Please write out every entry below exactly, leaving out any pictures.

- DATA EXTRACT

• • • • •

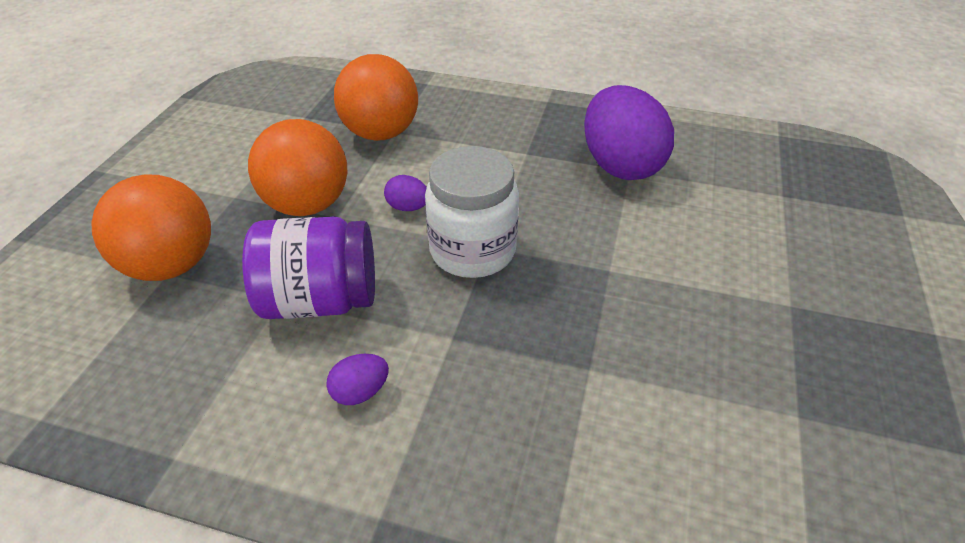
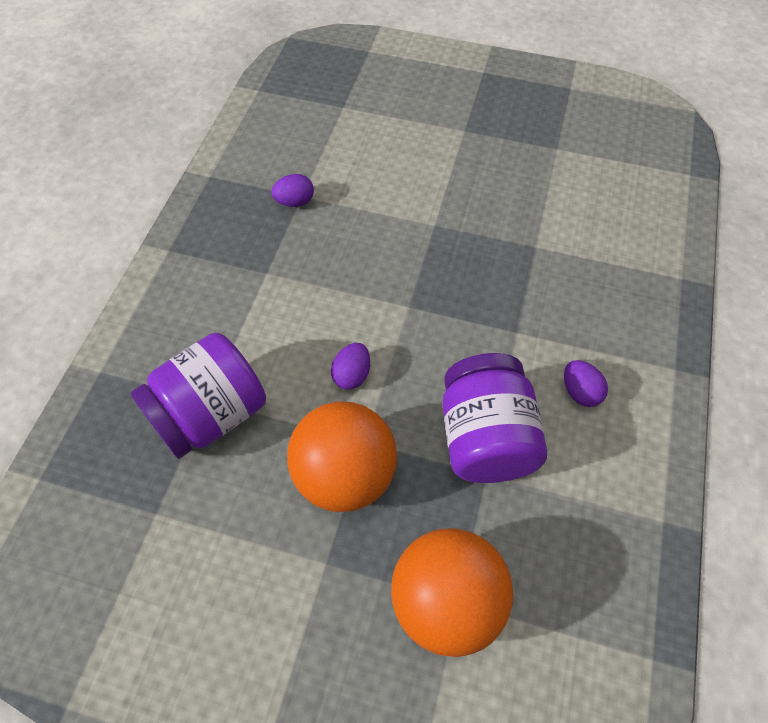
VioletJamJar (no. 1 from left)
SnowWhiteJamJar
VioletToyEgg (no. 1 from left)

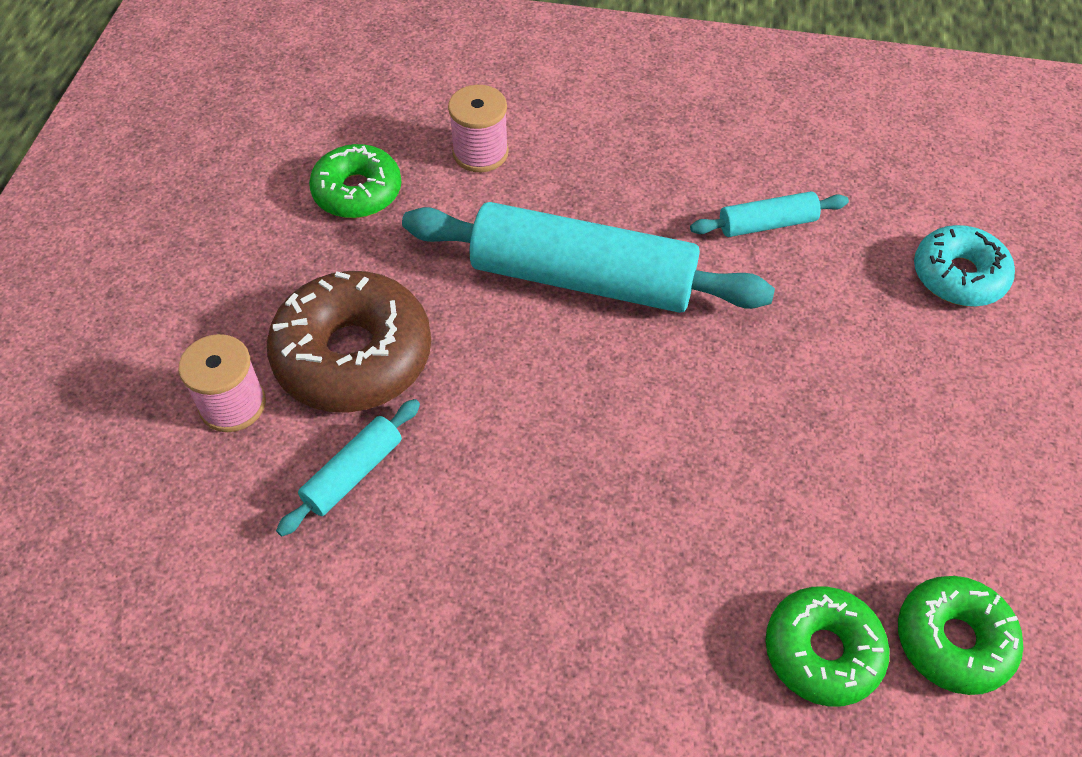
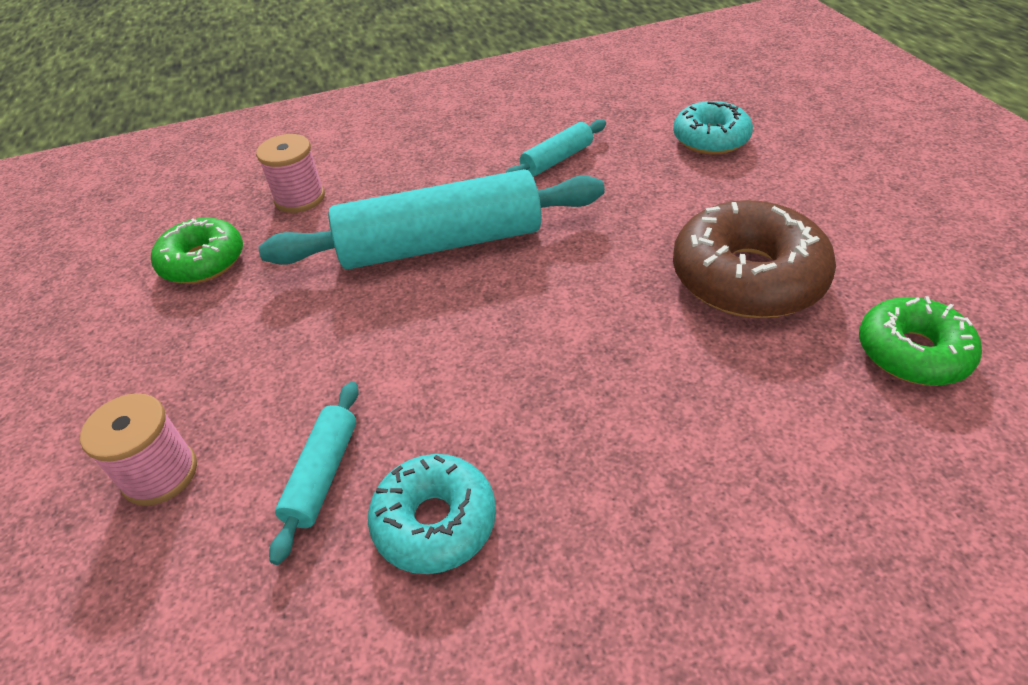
RussetGlazedDonut
EmeraldGlazedDonut (no. 2 from left in the first image)
AquaGlazedDonut (no. 1 from left)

• • • • •

- EXPECTED OUTPUT
VioletJamJar (no. 1 from left)
SnowWhiteJamJar
VioletToyEgg (no. 1 from left)

RussetGlazedDonut
EmeraldGlazedDonut (no. 2 from left in the first image)
AquaGlazedDonut (no. 1 from left)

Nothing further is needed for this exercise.